* _MATERIAL PROVIDED_:
===

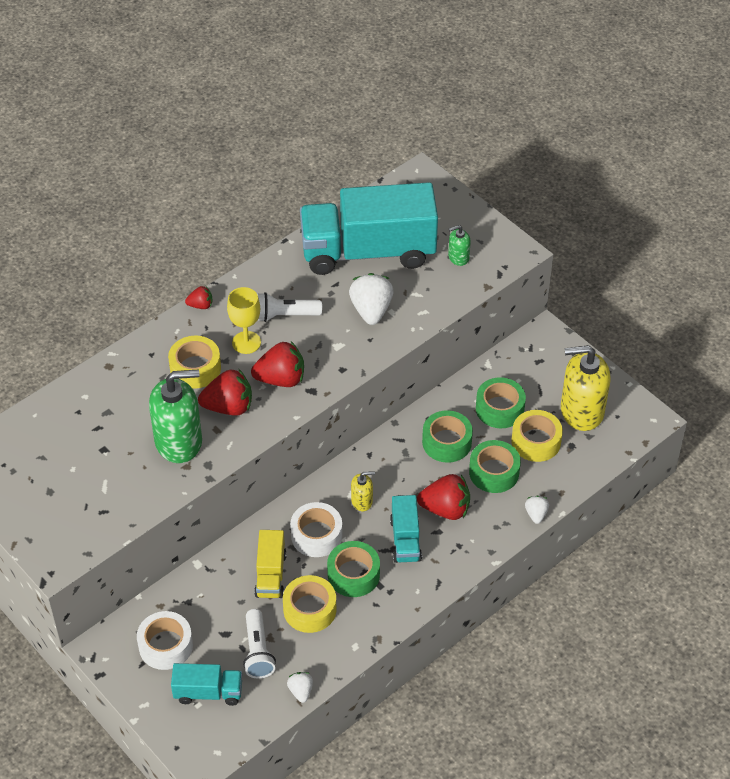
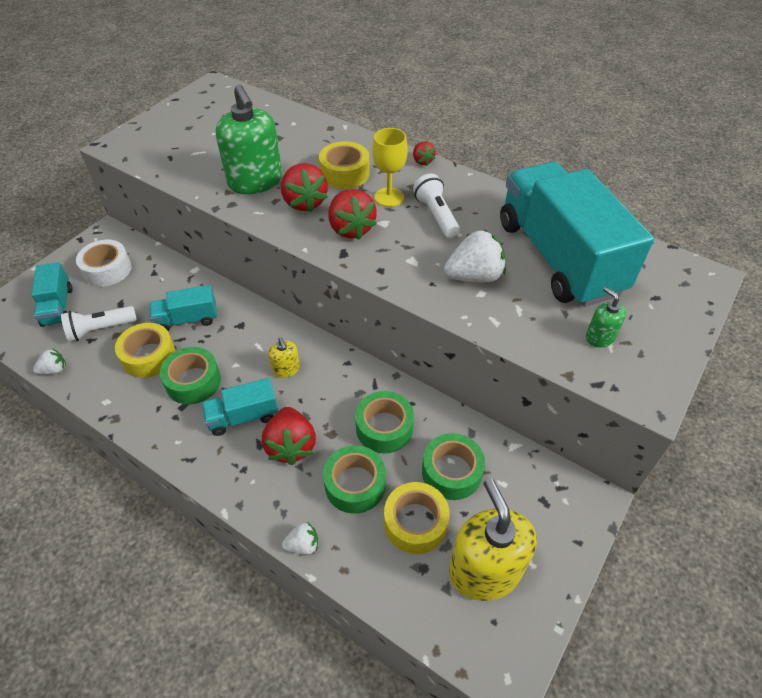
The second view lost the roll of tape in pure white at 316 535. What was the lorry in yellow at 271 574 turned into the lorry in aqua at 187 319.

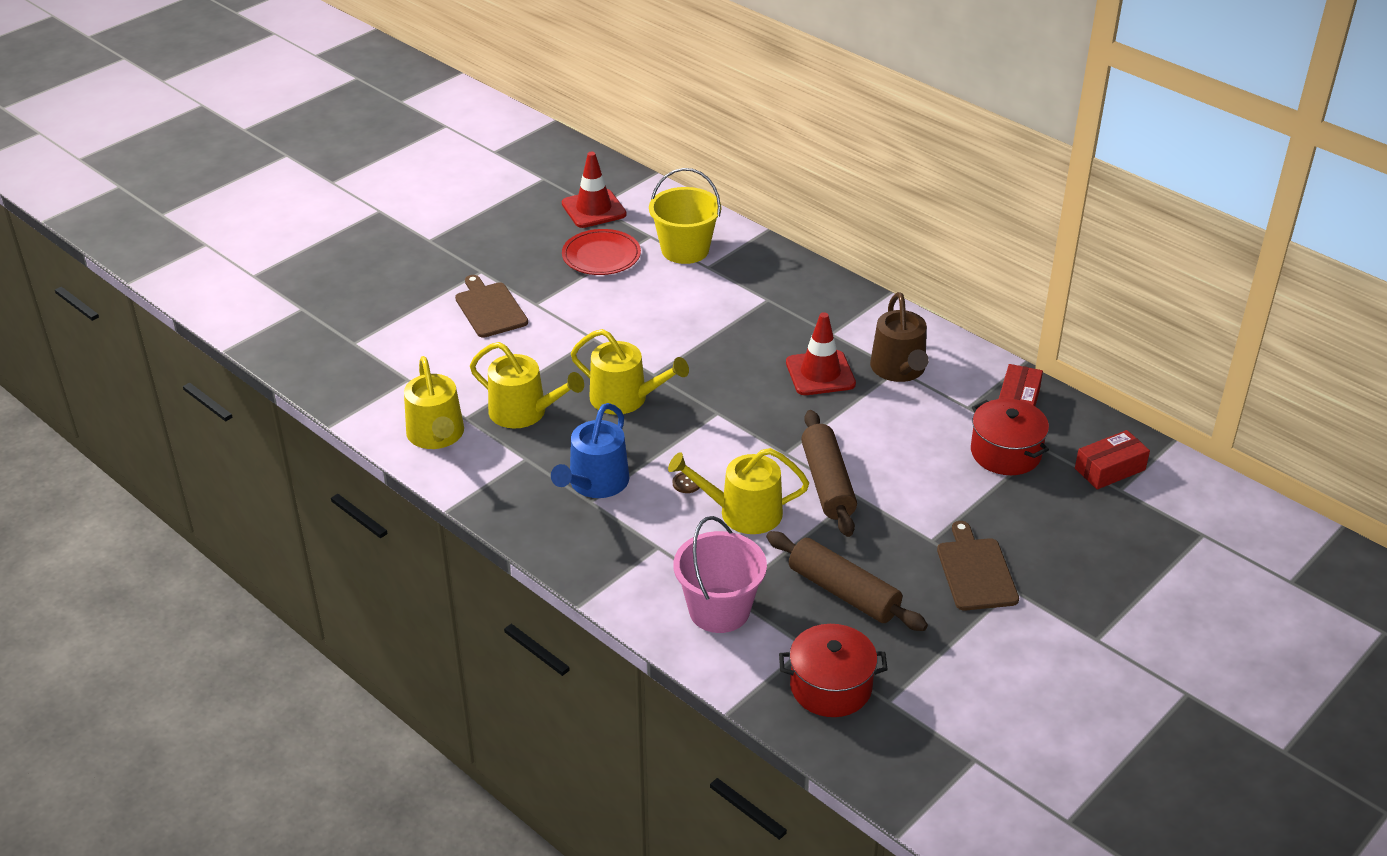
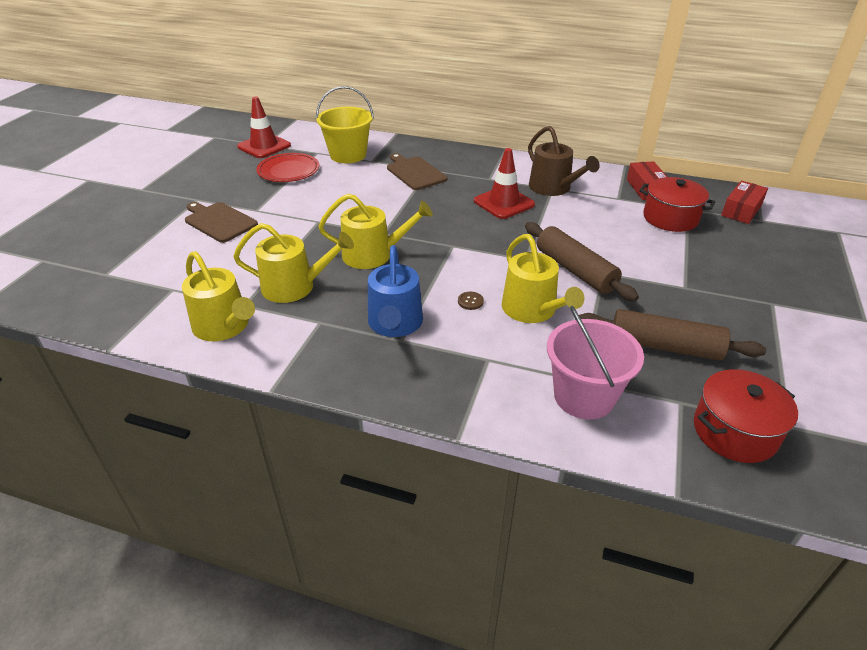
The bread board in dark brown ended up elsewhere, having gone from 975 571 to 415 172. The watering pot in yellow at 742 512 ended up facing another way, 90 degrees counterclockwise from before.

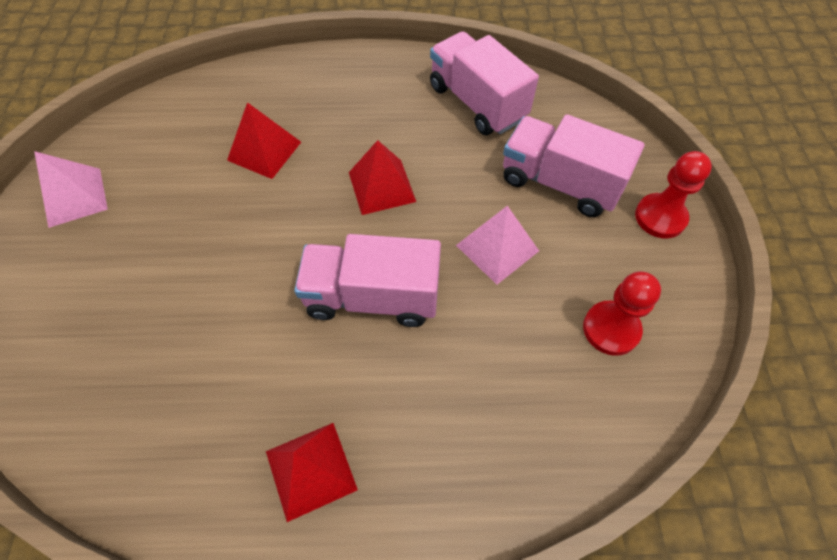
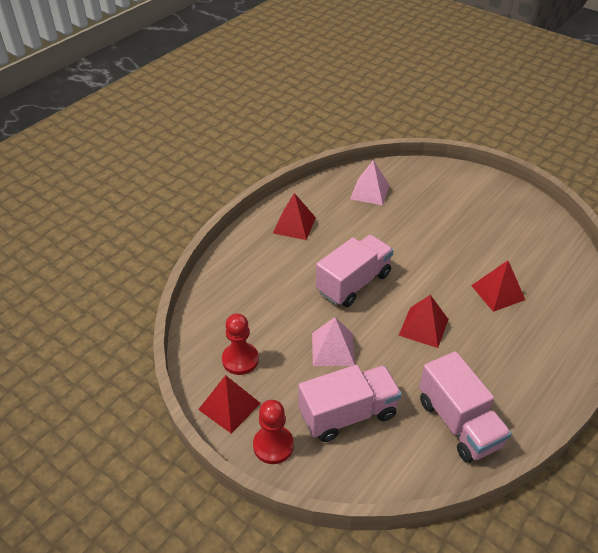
The second view gained the solid pyramid in red at 229 406. The solid pyramid in pink ended up elsewhere, having gone from 74 197 to 370 192. The lorry in pink at 477 103 ended up facing another way, 60 degrees clockwise from before.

===

* _YOUR OBJECTIVE_:
Only the pictures are to be dropped; all other material above must be repeated exactly.

* _FINISHED EXERCISE_:
The second view lost the roll of tape in pure white at 316 535. What was the lorry in yellow at 271 574 turned into the lorry in aqua at 187 319.

The bread board in dark brown ended up elsewhere, having gone from 975 571 to 415 172. The watering pot in yellow at 742 512 ended up facing another way, 90 degrees counterclockwise from before.

The second view gained the solid pyramid in red at 229 406. The solid pyramid in pink ended up elsewhere, having gone from 74 197 to 370 192. The lorry in pink at 477 103 ended up facing another way, 60 degrees clockwise from before.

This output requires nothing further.